Exercise goal >>
Write out exactly the lines below that run from the one containing "U13: OR CD4071" through the one containing "U18: NAND 74LS00", both included, with no other lines.

Available data >>
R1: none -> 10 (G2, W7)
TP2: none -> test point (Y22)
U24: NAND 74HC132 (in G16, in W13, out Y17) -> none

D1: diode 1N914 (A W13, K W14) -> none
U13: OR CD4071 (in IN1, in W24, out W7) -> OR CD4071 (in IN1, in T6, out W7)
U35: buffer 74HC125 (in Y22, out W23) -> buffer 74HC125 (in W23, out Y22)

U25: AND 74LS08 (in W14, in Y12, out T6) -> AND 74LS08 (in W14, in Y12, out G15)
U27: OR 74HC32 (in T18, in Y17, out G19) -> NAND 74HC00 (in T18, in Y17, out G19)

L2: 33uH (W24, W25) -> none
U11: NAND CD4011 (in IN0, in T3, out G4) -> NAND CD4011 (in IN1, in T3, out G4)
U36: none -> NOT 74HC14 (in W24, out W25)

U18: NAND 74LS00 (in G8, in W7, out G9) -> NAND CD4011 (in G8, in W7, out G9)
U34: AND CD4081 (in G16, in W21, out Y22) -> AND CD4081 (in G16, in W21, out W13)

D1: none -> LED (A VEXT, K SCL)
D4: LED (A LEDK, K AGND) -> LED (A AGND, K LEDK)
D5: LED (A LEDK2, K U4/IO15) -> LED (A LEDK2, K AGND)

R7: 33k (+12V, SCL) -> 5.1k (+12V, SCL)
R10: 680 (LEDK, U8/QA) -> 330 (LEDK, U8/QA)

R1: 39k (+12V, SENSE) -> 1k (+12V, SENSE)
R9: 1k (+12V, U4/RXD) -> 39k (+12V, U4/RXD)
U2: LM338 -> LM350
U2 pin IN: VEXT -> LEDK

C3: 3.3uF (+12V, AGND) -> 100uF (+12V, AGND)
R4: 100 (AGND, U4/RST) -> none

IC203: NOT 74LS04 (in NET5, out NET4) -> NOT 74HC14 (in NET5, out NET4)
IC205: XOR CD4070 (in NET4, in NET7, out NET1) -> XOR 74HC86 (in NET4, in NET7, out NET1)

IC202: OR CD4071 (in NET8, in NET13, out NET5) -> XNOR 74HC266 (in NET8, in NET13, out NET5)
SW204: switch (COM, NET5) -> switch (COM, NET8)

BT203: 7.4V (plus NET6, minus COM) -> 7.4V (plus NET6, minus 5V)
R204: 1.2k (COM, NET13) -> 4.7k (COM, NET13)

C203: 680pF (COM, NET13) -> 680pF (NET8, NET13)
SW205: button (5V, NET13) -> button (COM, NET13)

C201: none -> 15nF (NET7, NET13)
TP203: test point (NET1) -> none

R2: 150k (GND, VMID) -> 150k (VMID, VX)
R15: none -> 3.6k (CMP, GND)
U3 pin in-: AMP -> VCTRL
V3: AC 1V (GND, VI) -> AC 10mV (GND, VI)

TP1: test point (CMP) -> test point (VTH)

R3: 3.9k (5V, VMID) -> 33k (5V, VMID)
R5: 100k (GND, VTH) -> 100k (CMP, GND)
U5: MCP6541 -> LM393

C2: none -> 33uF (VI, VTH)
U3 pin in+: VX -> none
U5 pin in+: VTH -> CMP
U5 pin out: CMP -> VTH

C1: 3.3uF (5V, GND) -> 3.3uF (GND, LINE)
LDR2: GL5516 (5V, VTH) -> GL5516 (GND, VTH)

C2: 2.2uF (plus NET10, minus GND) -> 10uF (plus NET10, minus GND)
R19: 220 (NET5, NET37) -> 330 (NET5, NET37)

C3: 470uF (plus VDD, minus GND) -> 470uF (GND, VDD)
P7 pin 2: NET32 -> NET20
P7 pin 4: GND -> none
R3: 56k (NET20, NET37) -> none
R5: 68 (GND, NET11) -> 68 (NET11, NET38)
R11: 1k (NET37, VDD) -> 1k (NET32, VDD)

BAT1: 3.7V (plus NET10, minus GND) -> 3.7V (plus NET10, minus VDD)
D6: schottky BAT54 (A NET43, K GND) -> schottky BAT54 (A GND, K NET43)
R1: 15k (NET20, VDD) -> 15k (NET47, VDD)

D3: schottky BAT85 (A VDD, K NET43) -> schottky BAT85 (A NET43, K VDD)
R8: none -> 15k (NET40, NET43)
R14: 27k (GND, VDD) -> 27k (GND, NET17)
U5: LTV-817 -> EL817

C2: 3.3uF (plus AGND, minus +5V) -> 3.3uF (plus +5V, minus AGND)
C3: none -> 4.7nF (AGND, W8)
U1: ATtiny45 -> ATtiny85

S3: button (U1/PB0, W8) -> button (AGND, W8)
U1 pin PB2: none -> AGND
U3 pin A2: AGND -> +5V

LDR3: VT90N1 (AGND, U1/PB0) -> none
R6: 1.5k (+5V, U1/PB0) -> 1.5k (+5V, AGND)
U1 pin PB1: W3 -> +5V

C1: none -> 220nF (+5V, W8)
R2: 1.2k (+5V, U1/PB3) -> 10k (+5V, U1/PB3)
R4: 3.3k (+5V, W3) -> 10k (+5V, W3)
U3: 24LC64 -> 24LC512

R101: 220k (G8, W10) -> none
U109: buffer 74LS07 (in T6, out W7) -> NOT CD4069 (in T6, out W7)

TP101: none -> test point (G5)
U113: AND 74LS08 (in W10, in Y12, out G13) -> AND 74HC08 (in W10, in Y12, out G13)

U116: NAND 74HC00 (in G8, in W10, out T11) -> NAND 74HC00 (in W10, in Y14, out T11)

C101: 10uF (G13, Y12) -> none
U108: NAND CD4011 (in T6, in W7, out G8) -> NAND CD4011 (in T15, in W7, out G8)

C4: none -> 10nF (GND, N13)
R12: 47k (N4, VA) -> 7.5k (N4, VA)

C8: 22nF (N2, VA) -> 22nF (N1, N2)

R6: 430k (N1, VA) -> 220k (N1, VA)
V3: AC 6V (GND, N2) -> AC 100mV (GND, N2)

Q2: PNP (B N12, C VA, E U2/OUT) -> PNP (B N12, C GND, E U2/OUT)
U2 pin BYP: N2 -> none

Reply >>
U13: OR CD4071 (in IN1, in W24, out W7) -> OR CD4071 (in IN1, in T6, out W7)
U35: buffer 74HC125 (in Y22, out W23) -> buffer 74HC125 (in W23, out Y22)

U25: AND 74LS08 (in W14, in Y12, out T6) -> AND 74LS08 (in W14, in Y12, out G15)
U27: OR 74HC32 (in T18, in Y17, out G19) -> NAND 74HC00 (in T18, in Y17, out G19)

L2: 33uH (W24, W25) -> none
U11: NAND CD4011 (in IN0, in T3, out G4) -> NAND CD4011 (in IN1, in T3, out G4)
U36: none -> NOT 74HC14 (in W24, out W25)

U18: NAND 74LS00 (in G8, in W7, out G9) -> NAND CD4011 (in G8, in W7, out G9)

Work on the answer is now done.